**Action item:** Restate all the entries exactly as they appear, apart from the pictures.

**Data to examine:**
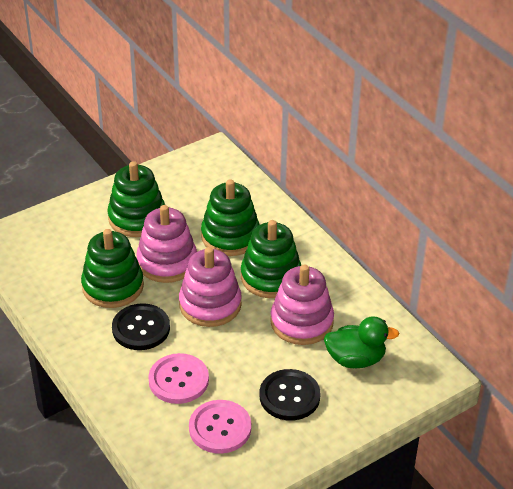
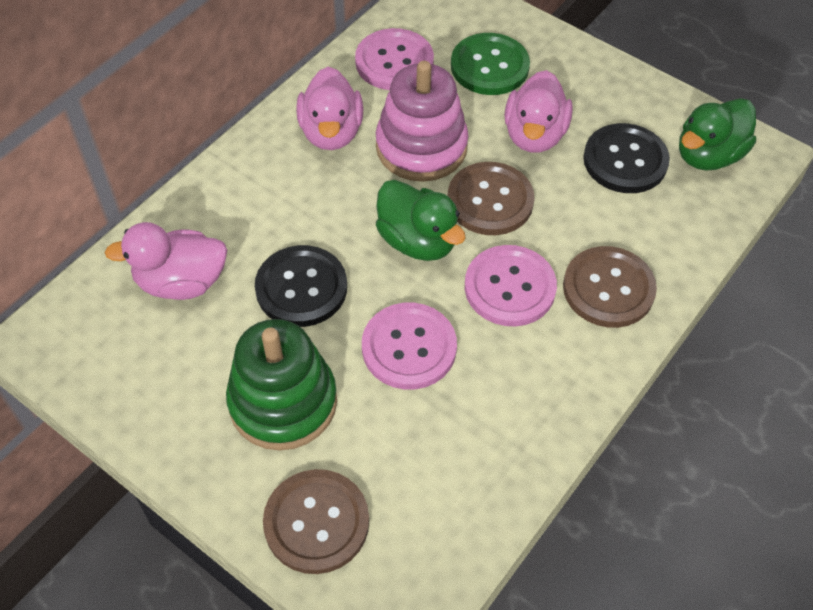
brown button: 0 -> 3
green button: 0 -> 1
green duck: 1 -> 2
green stacking toy: 4 -> 1
pink button: 2 -> 3
pink duck: 0 -> 3
pink stacking toy: 3 -> 1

**Solution to the problem:**
brown button: 0 -> 3
green button: 0 -> 1
green duck: 1 -> 2
green stacking toy: 4 -> 1
pink button: 2 -> 3
pink duck: 0 -> 3
pink stacking toy: 3 -> 1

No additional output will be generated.